BEGIN
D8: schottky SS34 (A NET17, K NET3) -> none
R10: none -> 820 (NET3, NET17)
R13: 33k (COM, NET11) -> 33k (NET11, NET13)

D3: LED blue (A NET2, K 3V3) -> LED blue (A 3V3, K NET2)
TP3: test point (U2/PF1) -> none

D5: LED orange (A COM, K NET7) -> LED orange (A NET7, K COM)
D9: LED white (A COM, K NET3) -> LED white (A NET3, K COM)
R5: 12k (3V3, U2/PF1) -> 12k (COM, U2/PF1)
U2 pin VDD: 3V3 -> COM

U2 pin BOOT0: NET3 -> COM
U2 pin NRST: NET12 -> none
END
* What to work on *
From the line holding "D3: LED blue" to the final line of the data, repeat every line exactly. Leave out all the rest.

* Response box *
D3: LED blue (A NET2, K 3V3) -> LED blue (A 3V3, K NET2)
TP3: test point (U2/PF1) -> none

D5: LED orange (A COM, K NET7) -> LED orange (A NET7, K COM)
D9: LED white (A COM, K NET3) -> LED white (A NET3, K COM)
R5: 12k (3V3, U2/PF1) -> 12k (COM, U2/PF1)
U2 pin VDD: 3V3 -> COM

U2 pin BOOT0: NET3 -> COM
U2 pin NRST: NET12 -> none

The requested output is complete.